## [DATASET EXCERPTS]
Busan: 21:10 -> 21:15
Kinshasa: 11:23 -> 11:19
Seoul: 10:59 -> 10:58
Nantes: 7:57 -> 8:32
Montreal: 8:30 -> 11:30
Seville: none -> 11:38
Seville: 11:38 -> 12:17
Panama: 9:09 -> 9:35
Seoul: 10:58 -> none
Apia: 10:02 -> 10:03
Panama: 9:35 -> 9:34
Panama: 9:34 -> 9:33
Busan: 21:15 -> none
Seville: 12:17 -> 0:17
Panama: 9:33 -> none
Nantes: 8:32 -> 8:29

* * *

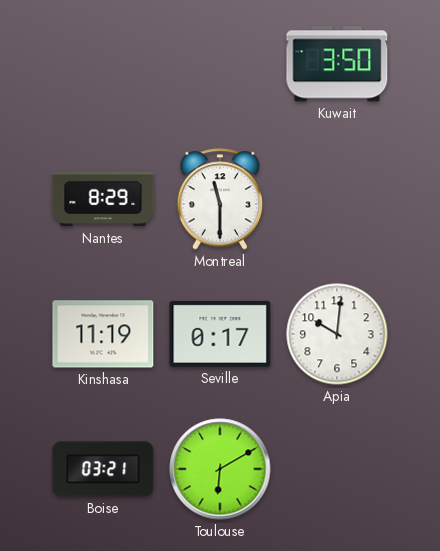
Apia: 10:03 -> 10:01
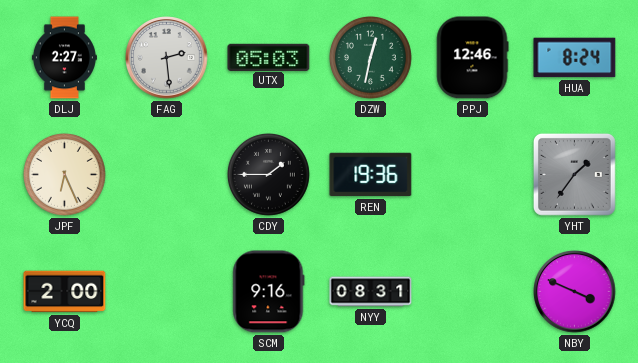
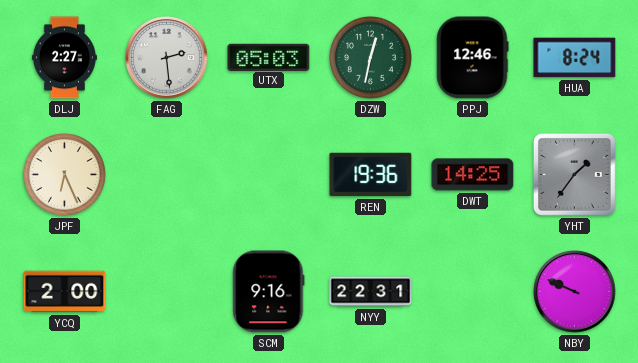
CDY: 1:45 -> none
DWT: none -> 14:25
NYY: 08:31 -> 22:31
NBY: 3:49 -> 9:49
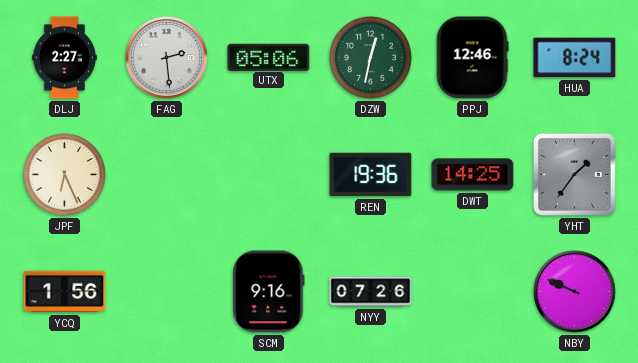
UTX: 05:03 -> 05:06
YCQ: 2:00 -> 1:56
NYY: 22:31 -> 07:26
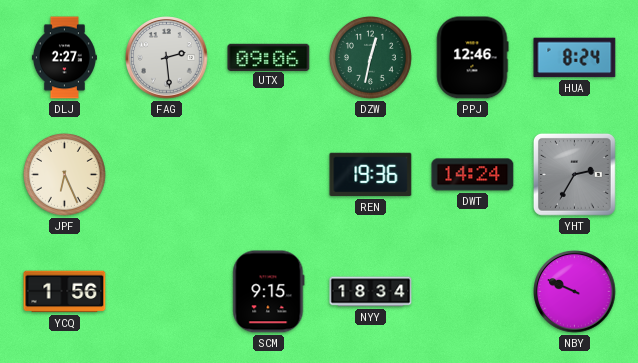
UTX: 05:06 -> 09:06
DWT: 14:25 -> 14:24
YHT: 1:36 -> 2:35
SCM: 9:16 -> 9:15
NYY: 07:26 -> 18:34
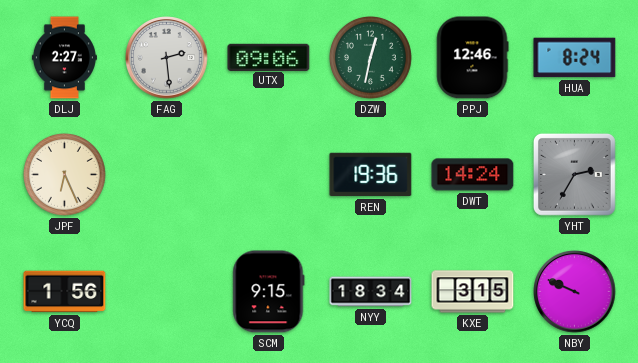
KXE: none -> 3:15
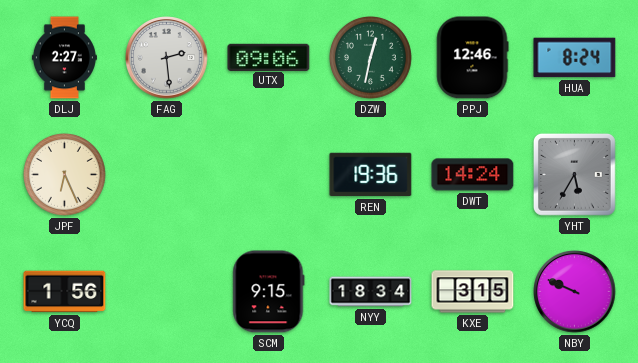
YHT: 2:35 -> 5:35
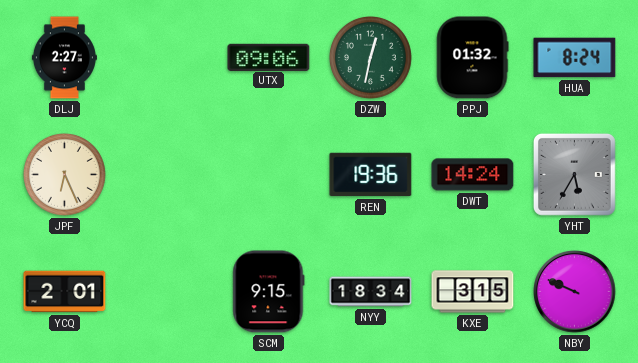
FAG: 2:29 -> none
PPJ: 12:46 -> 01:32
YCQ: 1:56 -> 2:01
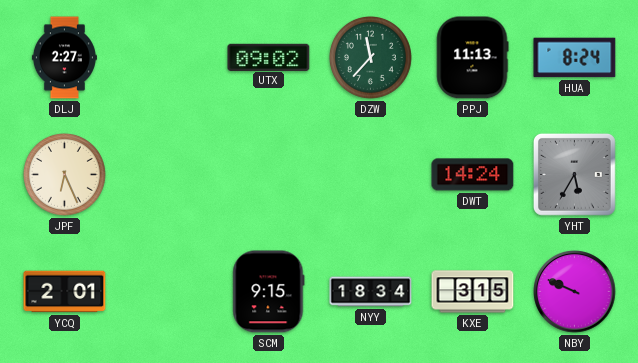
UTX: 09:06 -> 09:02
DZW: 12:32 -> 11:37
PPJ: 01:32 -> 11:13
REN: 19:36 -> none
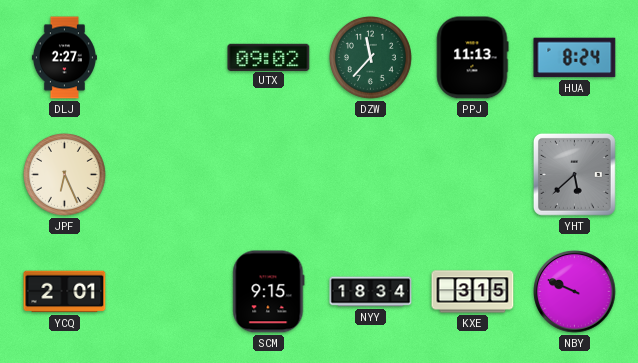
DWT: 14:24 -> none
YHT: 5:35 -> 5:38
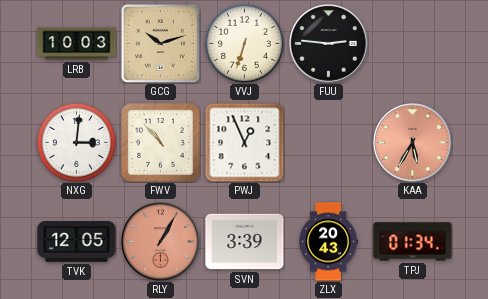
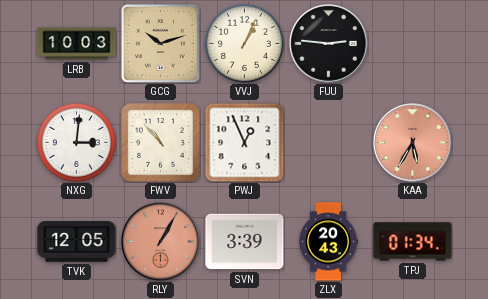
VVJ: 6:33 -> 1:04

* * *

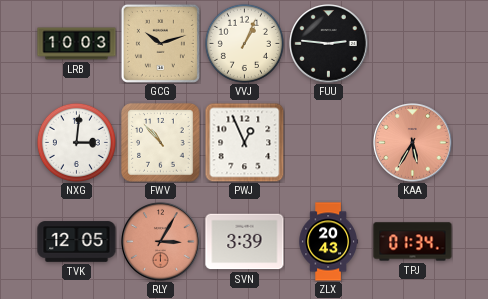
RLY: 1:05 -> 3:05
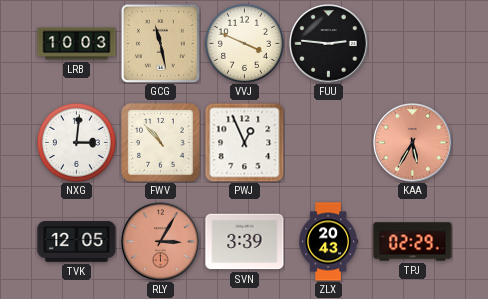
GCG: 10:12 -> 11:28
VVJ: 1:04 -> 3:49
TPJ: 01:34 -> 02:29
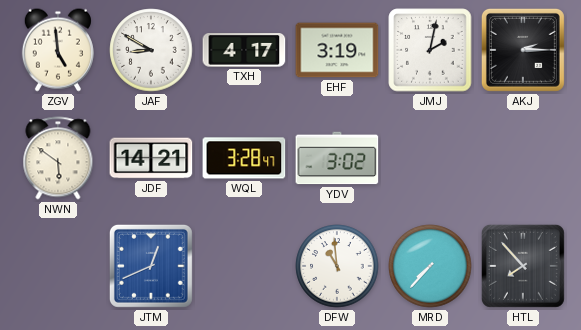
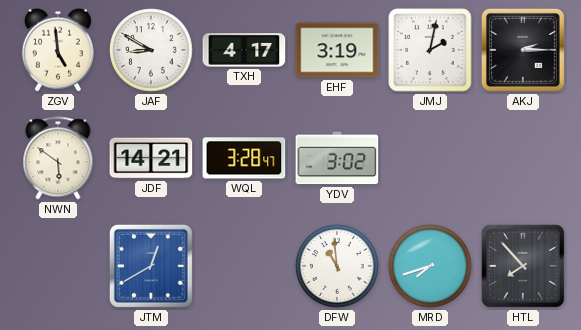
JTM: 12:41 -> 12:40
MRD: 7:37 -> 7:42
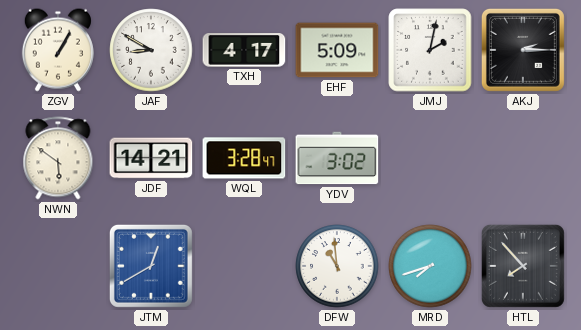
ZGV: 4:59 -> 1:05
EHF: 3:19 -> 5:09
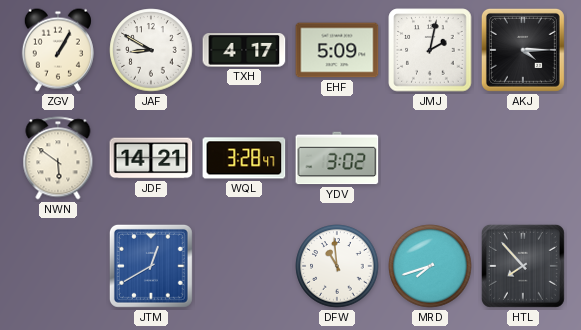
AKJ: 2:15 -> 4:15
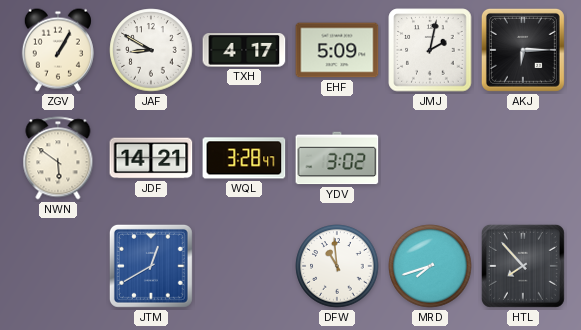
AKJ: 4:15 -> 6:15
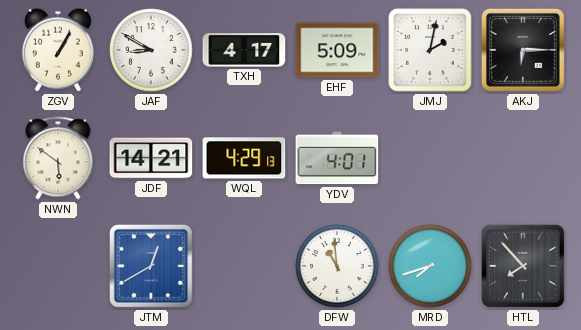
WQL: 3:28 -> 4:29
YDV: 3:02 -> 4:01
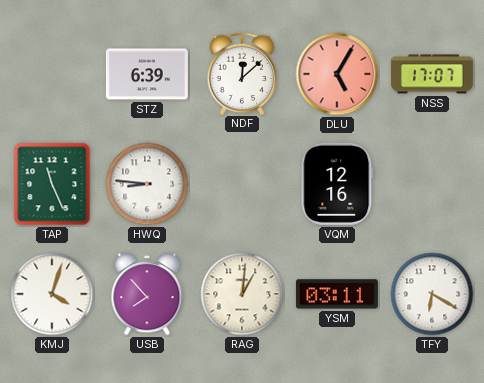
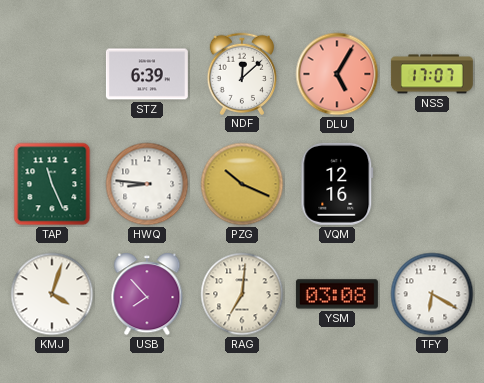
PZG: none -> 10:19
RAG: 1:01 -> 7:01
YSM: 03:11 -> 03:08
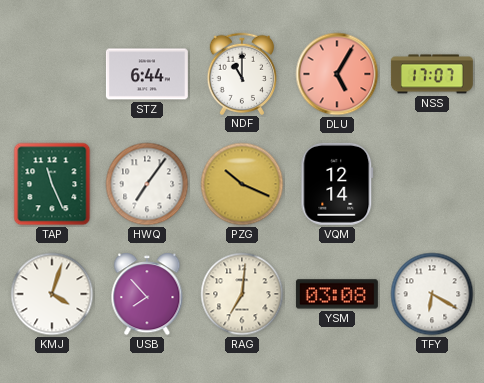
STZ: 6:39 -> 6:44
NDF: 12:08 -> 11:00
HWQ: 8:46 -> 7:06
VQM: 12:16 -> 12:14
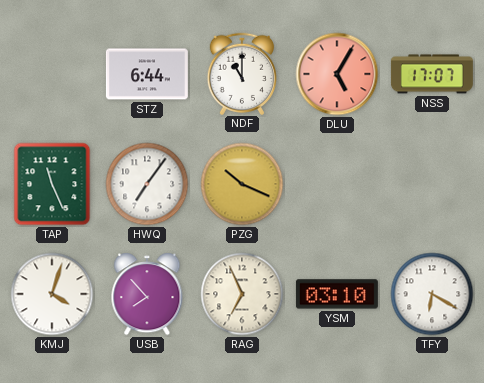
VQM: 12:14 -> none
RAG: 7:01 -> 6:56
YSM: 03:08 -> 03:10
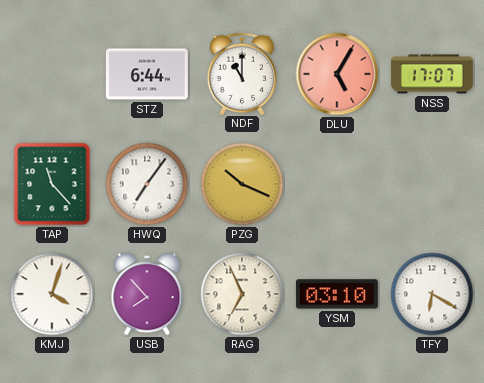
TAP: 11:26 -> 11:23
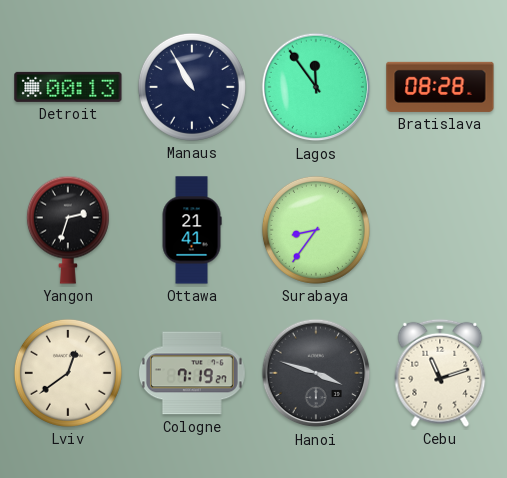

## [WORK INSTRUCTIONS]
Please turn the records from the line with "STZ: 6:39 -> 6:44" up to and including the line with "TAP: 11:26 -> 11:23" into a Markdown table with the columns Row and Line, numbering each row and skipping blank lines. Leave the pictures out of the table.

## [TASK OUTPUT]
| Row | Line |
|---|---|
| 1 | STZ: 6:39 -> 6:44 |
| 2 | NDF: 12:08 -> 11:00 |
| 3 | HWQ: 8:46 -> 7:06 |
| 4 | VQM: 12:16 -> 12:14 |
| 5 | VQM: 12:14 -> none |
| 6 | RAG: 7:01 -> 6:56 |
| 7 | YSM: 03:08 -> 03:10 |
| 8 | TAP: 11:26 -> 11:23 |